Activity =
Please copy all of the data below word for word, omitting the pictures.

Data provided =
------------------------------------------------------------

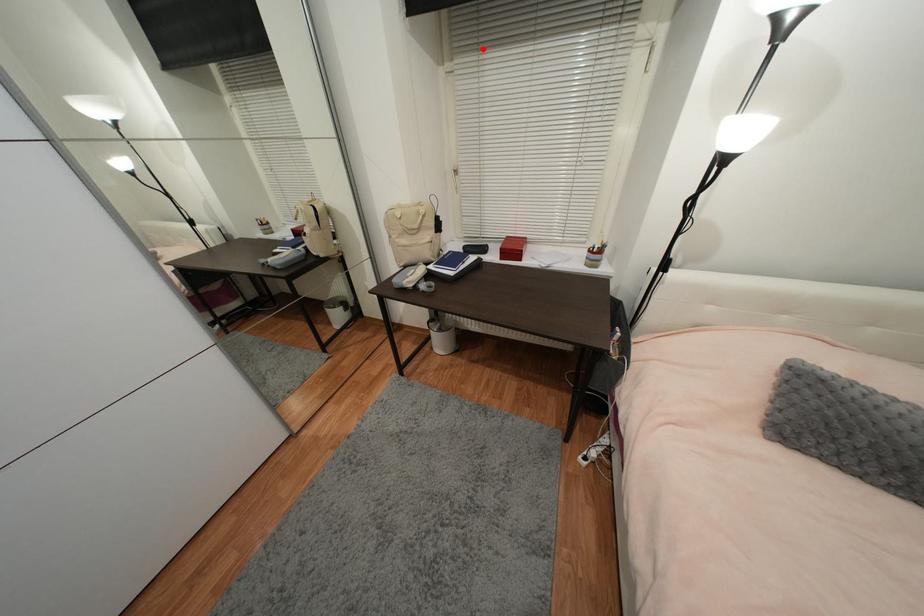
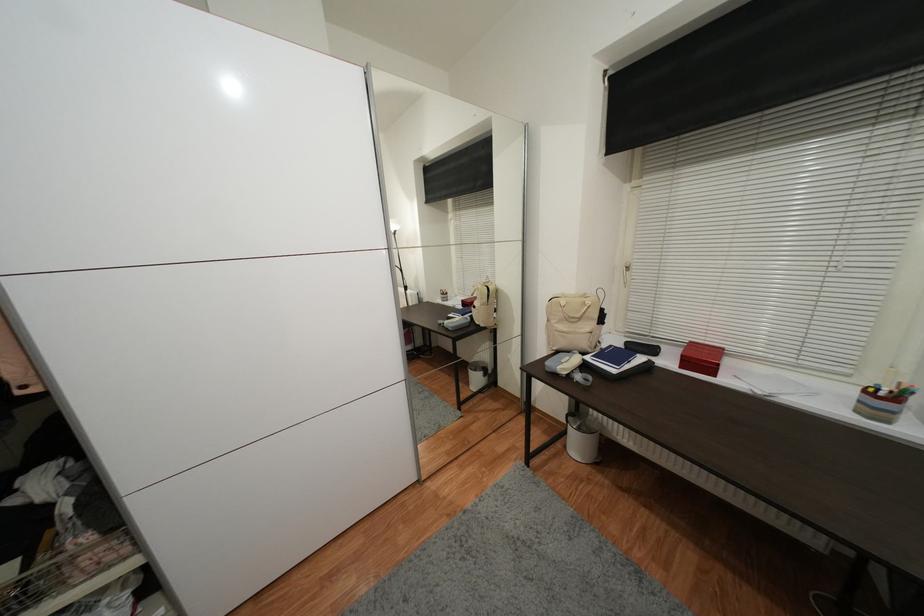
Find the pixel in the second image that matches the highlighted location in the first image.

(678, 167)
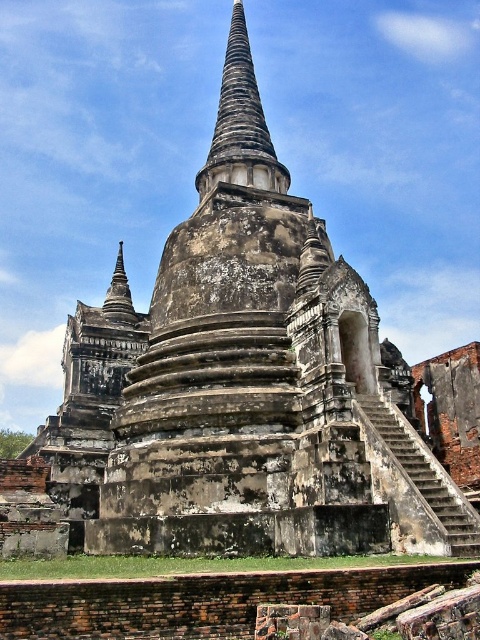
Is weathered stone spire at center positioned in front of dark brown stone spire at upper left?

Yes, it is in front of dark brown stone spire at upper left.

Is weathered stone spire at center below dark brown stone spire at upper left?

No.

Which is in front, point (240, 102) or point (121, 316)?

Point (121, 316) is more forward.

I want to click on weathered stone spire at center, so click(x=240, y=124).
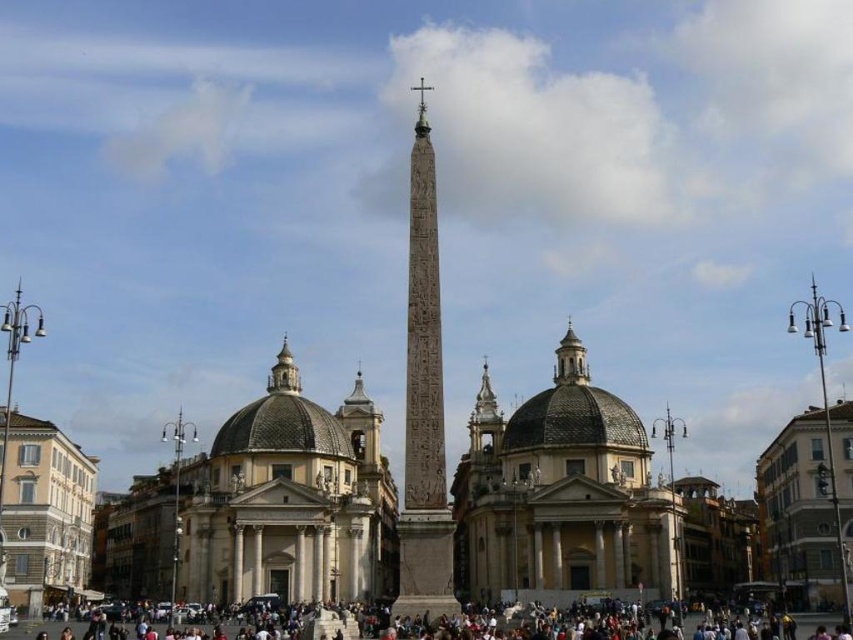
Is carved stone obelisk at center bigger than polished gold cross at center?

Yes.

From the picture: Can you confirm if carved stone obelisk at center is positioned to the right of polished gold cross at center?

In fact, carved stone obelisk at center is to the left of polished gold cross at center.

Describe the element at coordinates (424, 412) in the screenshot. I see `carved stone obelisk at center` at that location.

Find the location of a particular element. carved stone obelisk at center is located at coordinates (424, 412).

From the picture: Does beige stone dome at center have a greater height compared to matte gray crowd at lower center?

Indeed, beige stone dome at center has a greater height compared to matte gray crowd at lower center.

Which of these two, beige stone dome at center or matte gray crowd at lower center, stands taller?

Standing taller between the two is beige stone dome at center.

Locate an element on the screen. The height and width of the screenshot is (640, 853). beige stone dome at center is located at coordinates click(x=561, y=497).

Is point (347, 532) farther from camera compared to point (598, 621)?

Yes, point (347, 532) is behind point (598, 621).

Who is more forward, (258, 560) or (537, 627)?

Point (537, 627) is more forward.

The image size is (853, 640). Find the location of `light beige stone dome at center-left`. light beige stone dome at center-left is located at coordinates (293, 502).

Locate an element on the screen. Image resolution: width=853 pixels, height=640 pixels. light beige stone dome at center-left is located at coordinates [x=293, y=502].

------------------------------------------------------------

Solved problem =
Find the pixel in the second image that matches the highlighted location in the first image.

(678, 167)
Is weathered stone spire at center positioned in front of dark brown stone spire at upper left?

Yes, it is in front of dark brown stone spire at upper left.

Is weathered stone spire at center below dark brown stone spire at upper left?

No.

Which is in front, point (240, 102) or point (121, 316)?

Point (121, 316) is more forward.

I want to click on weathered stone spire at center, so click(x=240, y=124).
Is carved stone obelisk at center bigger than polished gold cross at center?

Yes.

From the picture: Can you confirm if carved stone obelisk at center is positioned to the right of polished gold cross at center?

In fact, carved stone obelisk at center is to the left of polished gold cross at center.

Describe the element at coordinates (424, 412) in the screenshot. I see `carved stone obelisk at center` at that location.

Find the location of a particular element. carved stone obelisk at center is located at coordinates (424, 412).

From the picture: Does beige stone dome at center have a greater height compared to matte gray crowd at lower center?

Indeed, beige stone dome at center has a greater height compared to matte gray crowd at lower center.

Which of these two, beige stone dome at center or matte gray crowd at lower center, stands taller?

Standing taller between the two is beige stone dome at center.

Locate an element on the screen. The height and width of the screenshot is (640, 853). beige stone dome at center is located at coordinates click(x=561, y=497).

Is point (347, 532) farther from camera compared to point (598, 621)?

Yes, point (347, 532) is behind point (598, 621).

Who is more forward, (258, 560) or (537, 627)?

Point (537, 627) is more forward.

The image size is (853, 640). Find the location of `light beige stone dome at center-left`. light beige stone dome at center-left is located at coordinates (293, 502).

Locate an element on the screen. Image resolution: width=853 pixels, height=640 pixels. light beige stone dome at center-left is located at coordinates [x=293, y=502].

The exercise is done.